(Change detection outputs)
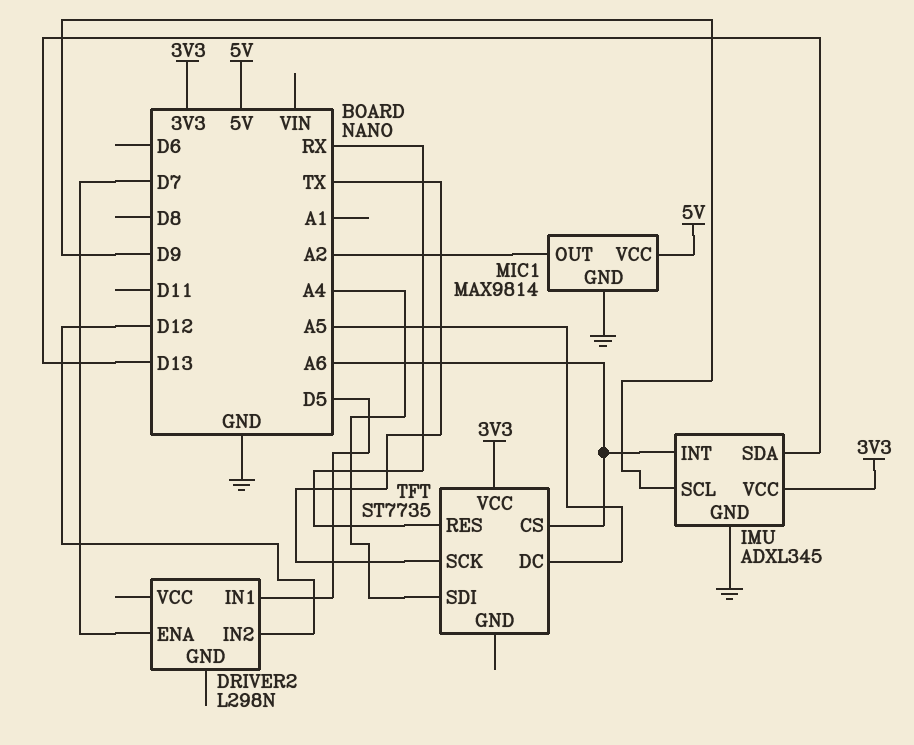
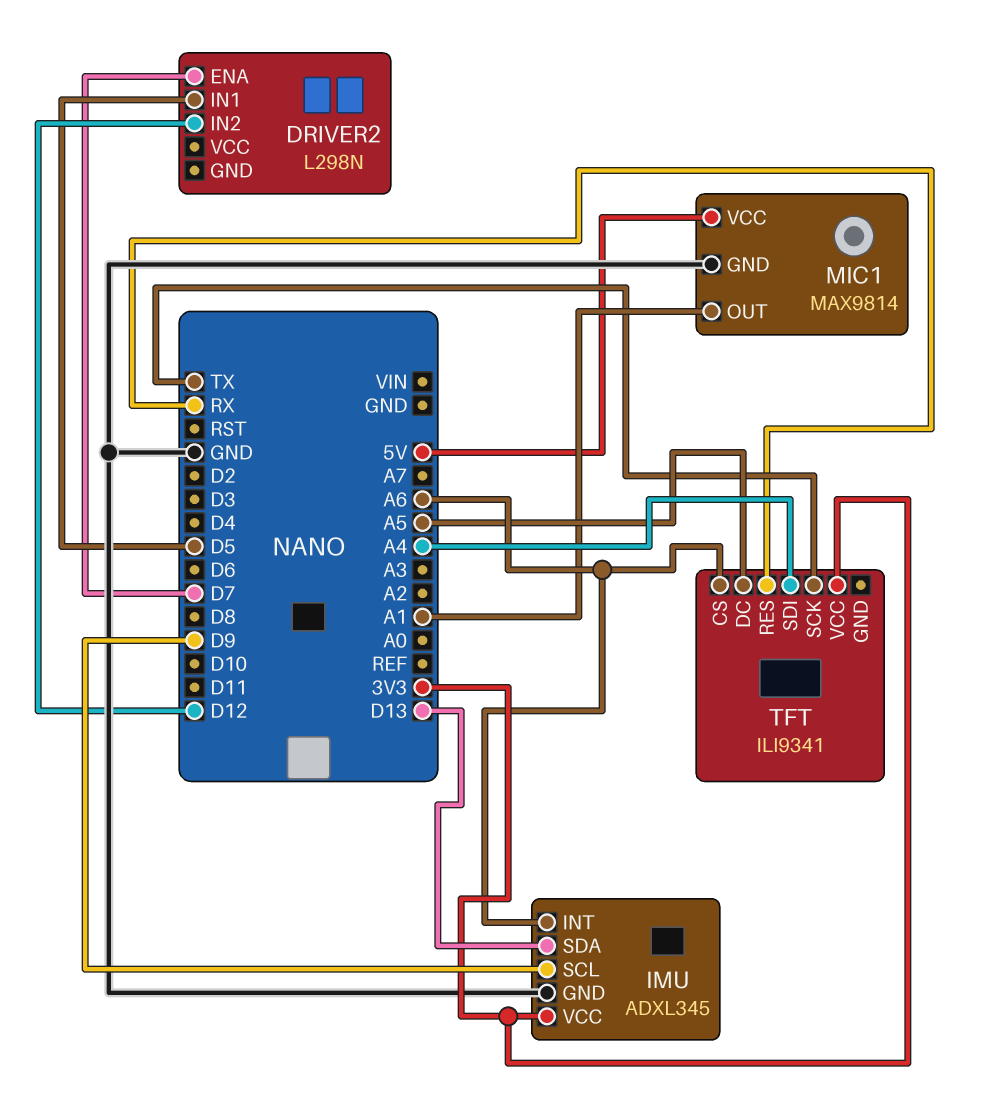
MIC1 pin OUT: A2 -> A1
TFT: ST7735 -> ILI9341

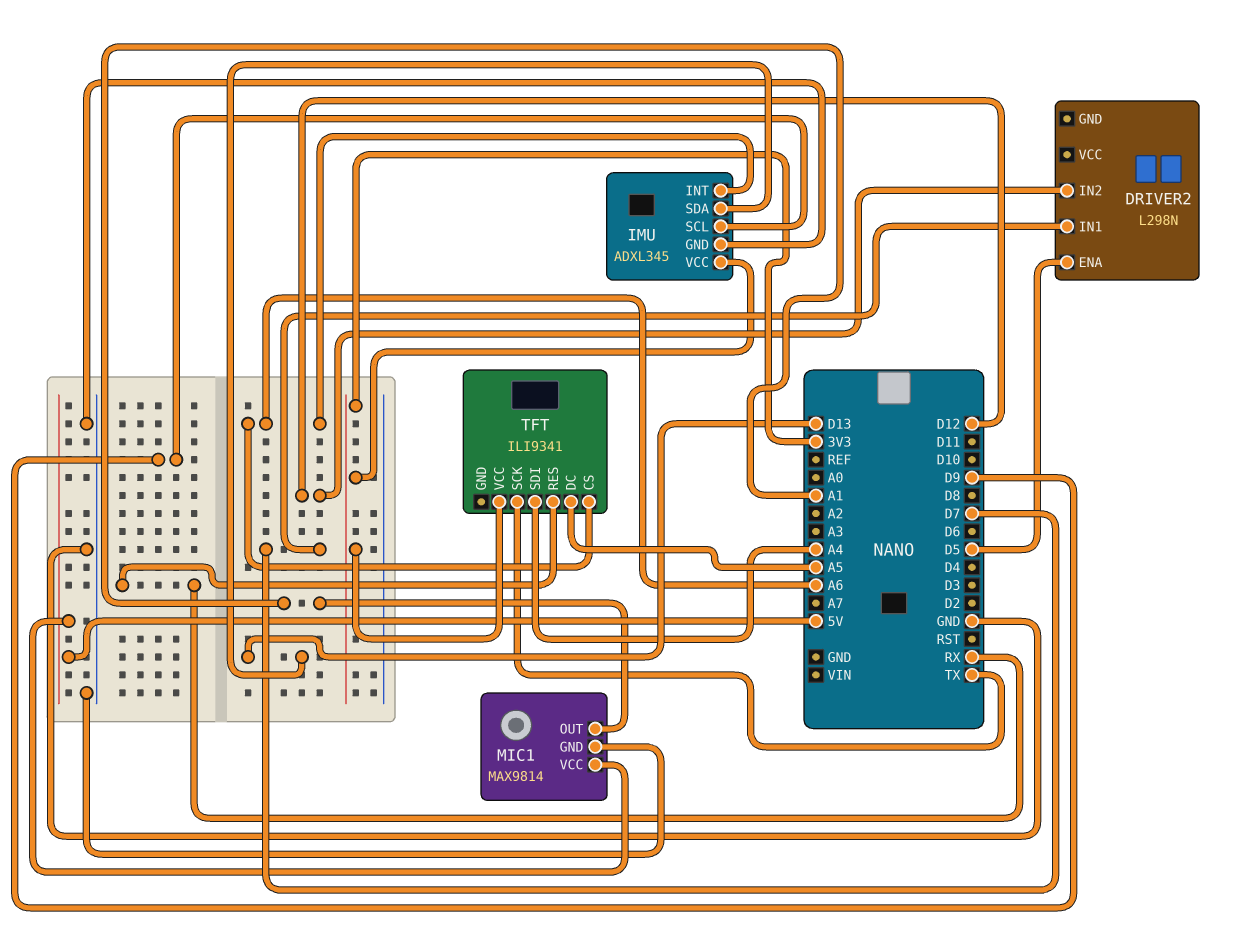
DRIVER2 pin ENA: D7 -> D5
DRIVER2 pin IN1: D5 -> D7

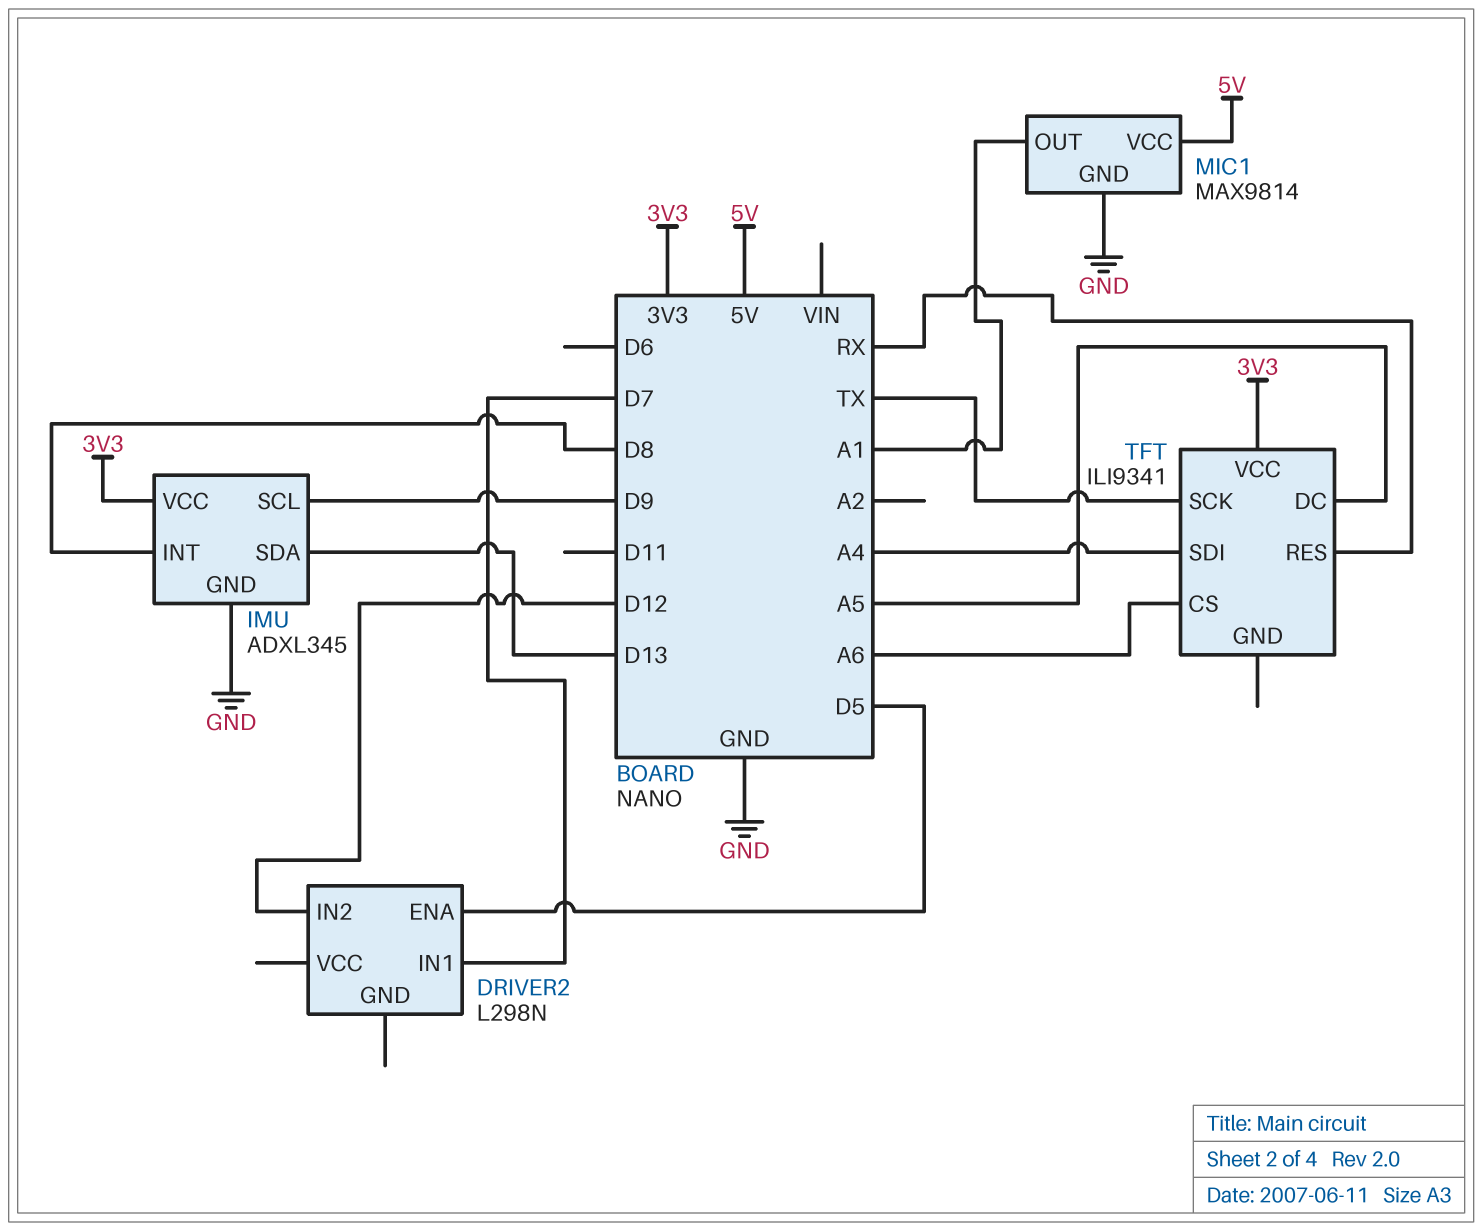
IMU pin INT: A6 -> D8

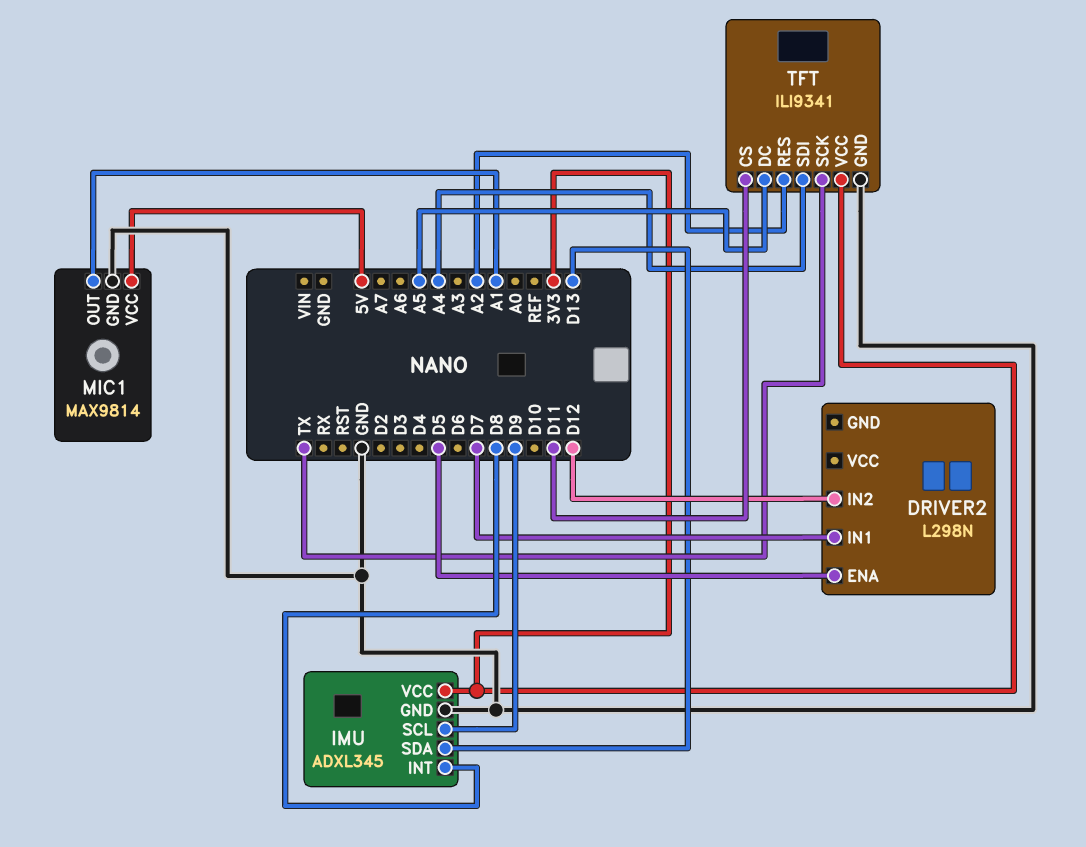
TFT pin CS: A6 -> D11
TFT pin GND: none -> GND
TFT pin RES: RX -> A2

## BRIEF
A word-for-word copy of the entries is needed, with no pictures in it.

## ANSWER TO THIS TASK
MIC1 pin OUT: A2 -> A1
TFT: ST7735 -> ILI9341

DRIVER2 pin ENA: D7 -> D5
DRIVER2 pin IN1: D5 -> D7

IMU pin INT: A6 -> D8

TFT pin CS: A6 -> D11
TFT pin GND: none -> GND
TFT pin RES: RX -> A2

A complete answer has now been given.